### What to work on
Reproduce exactly the line with "turquoise eraser: 1 -> 2" and every line that follows it below, up to and including the last one. Do not include pictures or anything else.

[Scene comparison data]
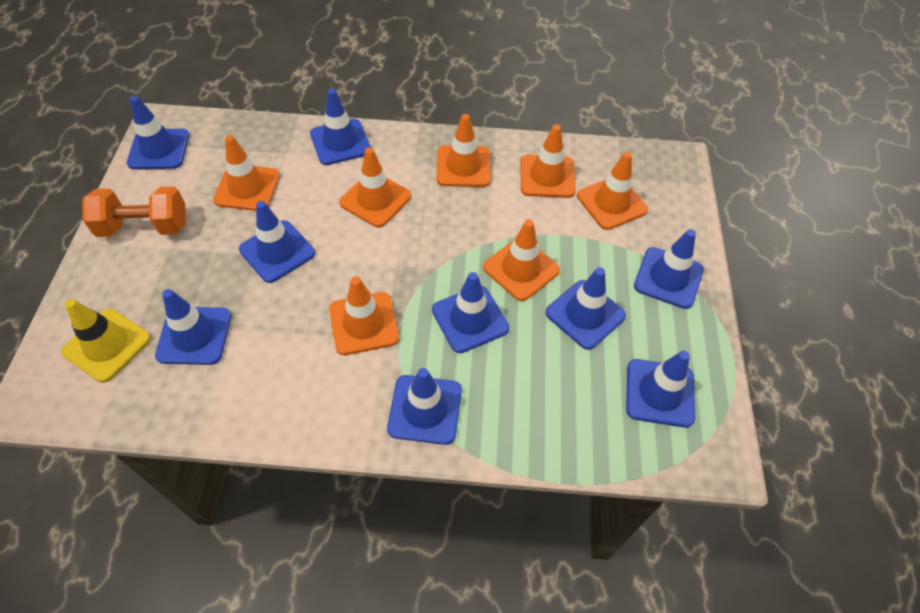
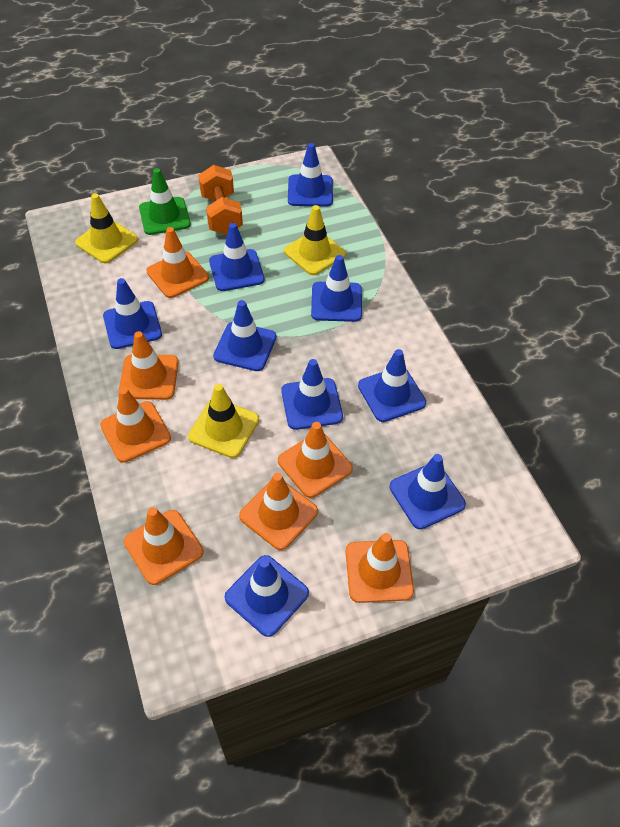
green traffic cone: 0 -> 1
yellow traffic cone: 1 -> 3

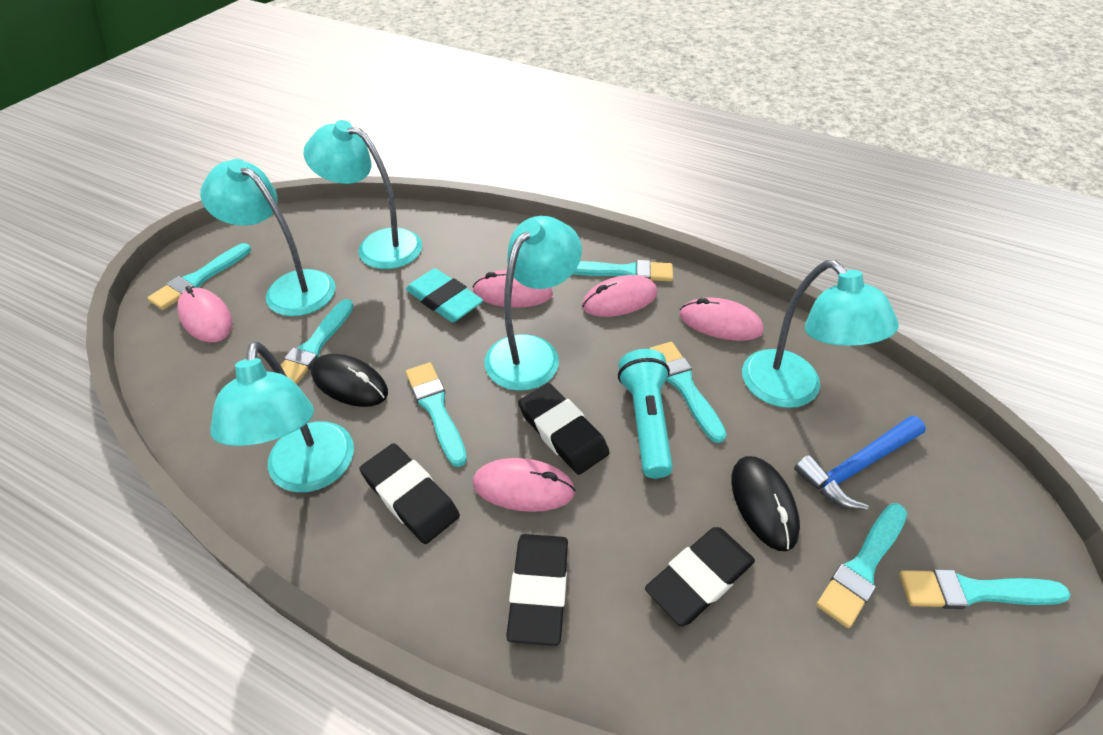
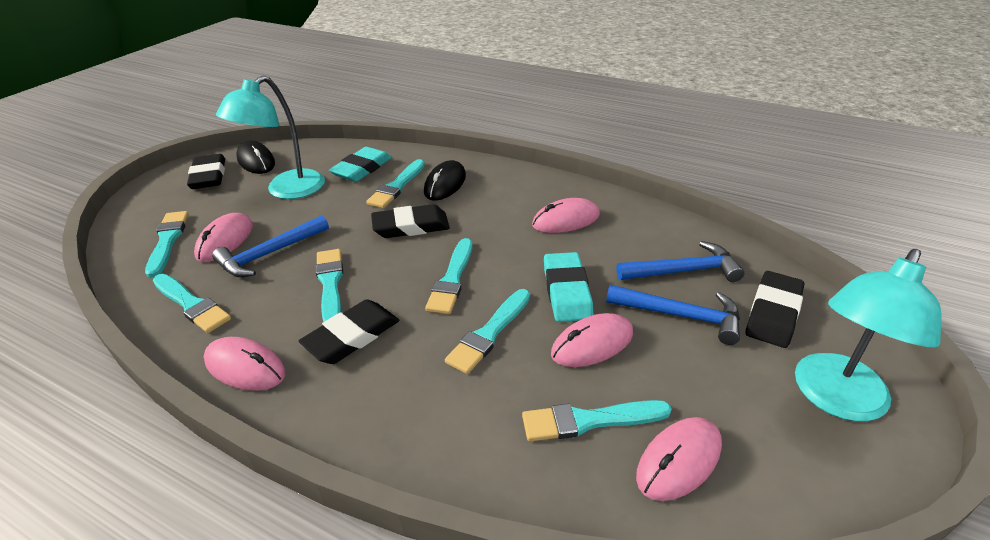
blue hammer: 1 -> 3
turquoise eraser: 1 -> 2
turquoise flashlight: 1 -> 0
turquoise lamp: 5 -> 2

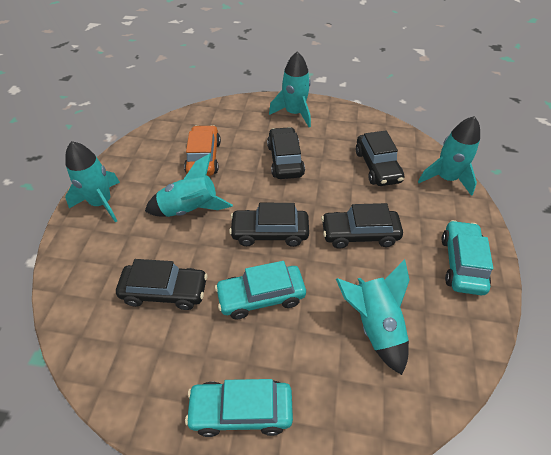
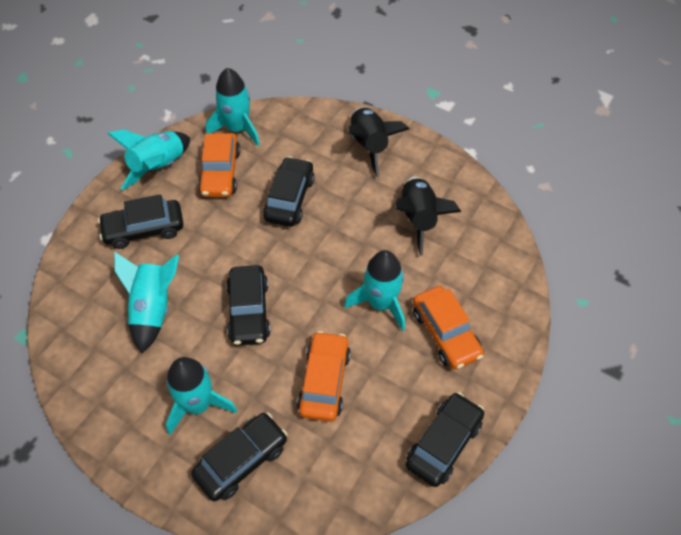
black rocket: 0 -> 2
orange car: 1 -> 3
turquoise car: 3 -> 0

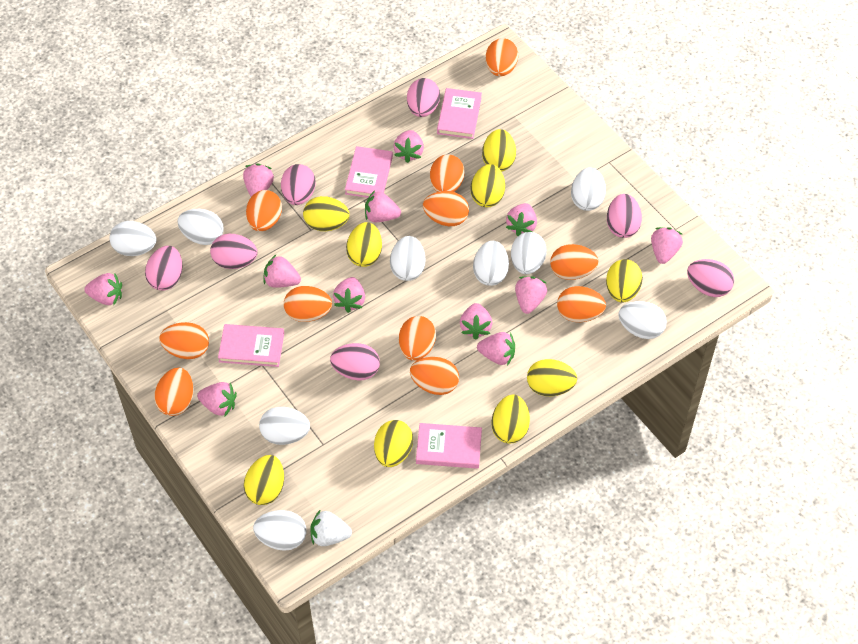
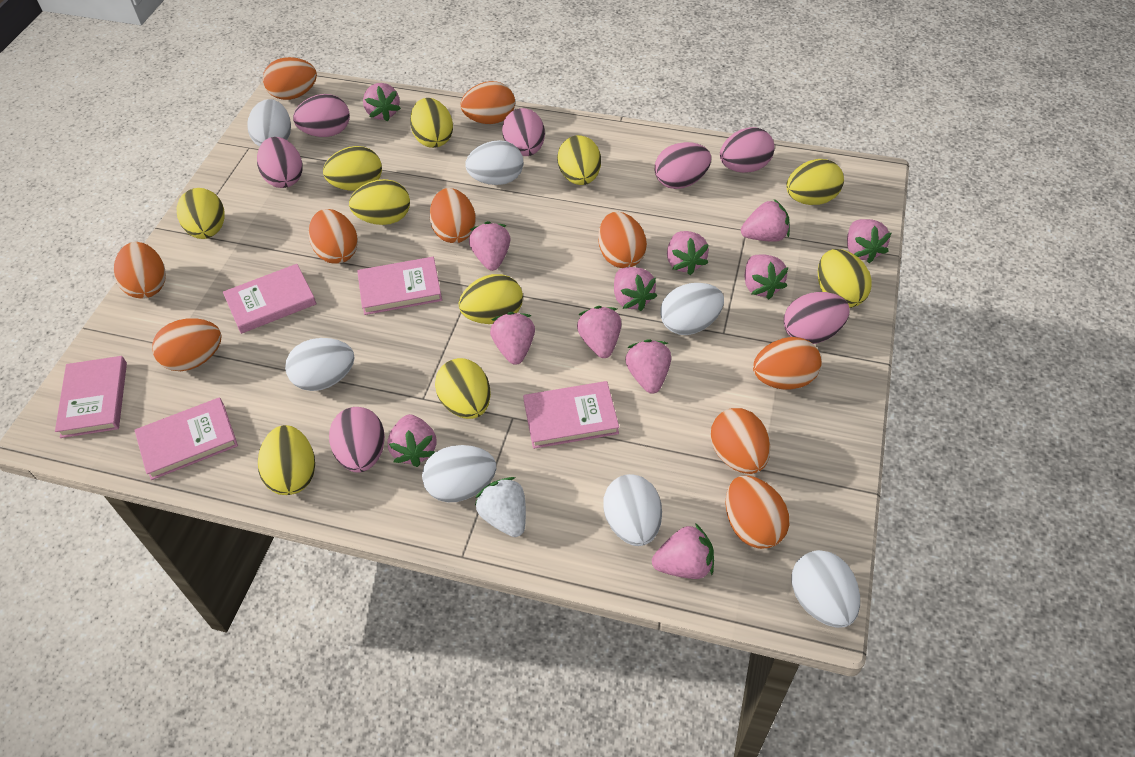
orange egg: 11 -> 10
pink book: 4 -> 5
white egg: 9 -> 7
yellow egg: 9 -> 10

### Result for this task
turquoise eraser: 1 -> 2
turquoise flashlight: 1 -> 0
turquoise lamp: 5 -> 2

black rocket: 0 -> 2
orange car: 1 -> 3
turquoise car: 3 -> 0

orange egg: 11 -> 10
pink book: 4 -> 5
white egg: 9 -> 7
yellow egg: 9 -> 10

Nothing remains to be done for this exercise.